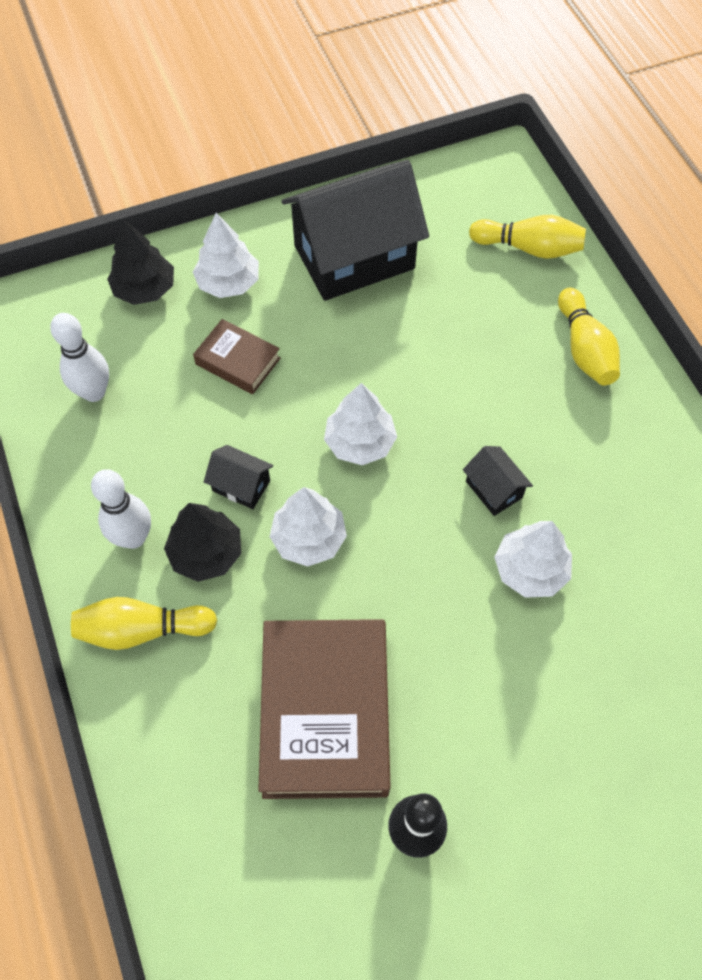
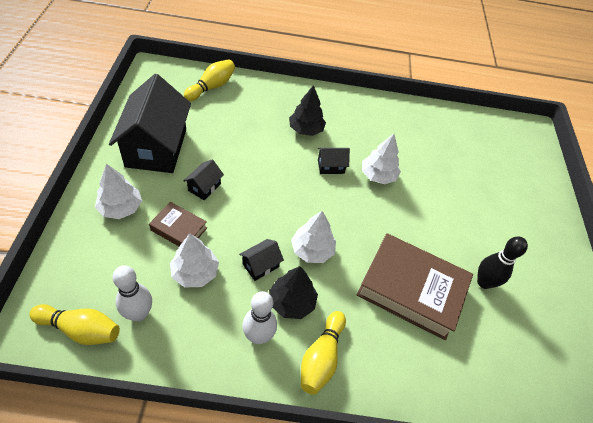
camera: 70 degrees left, 10 degrees down
(144, 289) = (85, 251): black tree -> black tree (306, 129)
(238, 361) = (179, 229): brown book -> brown book turned 60 degrees clockwise
(327, 349) = (204, 187): none -> black house
(360, 442) = (271, 202): white tree -> white tree (195, 272)
(584, 349) = (281, 100): yellow bowling pin -> yellow bowling pin (81, 329)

EXERCISE GOAL:
Only lines containing the string "degrees" are needed. Pull each of them out of the records above.

EXPECTED ANSWER:
camera: 70 degrees left, 10 degrees down
(238, 361) = (179, 229): brown book -> brown book turned 60 degrees clockwise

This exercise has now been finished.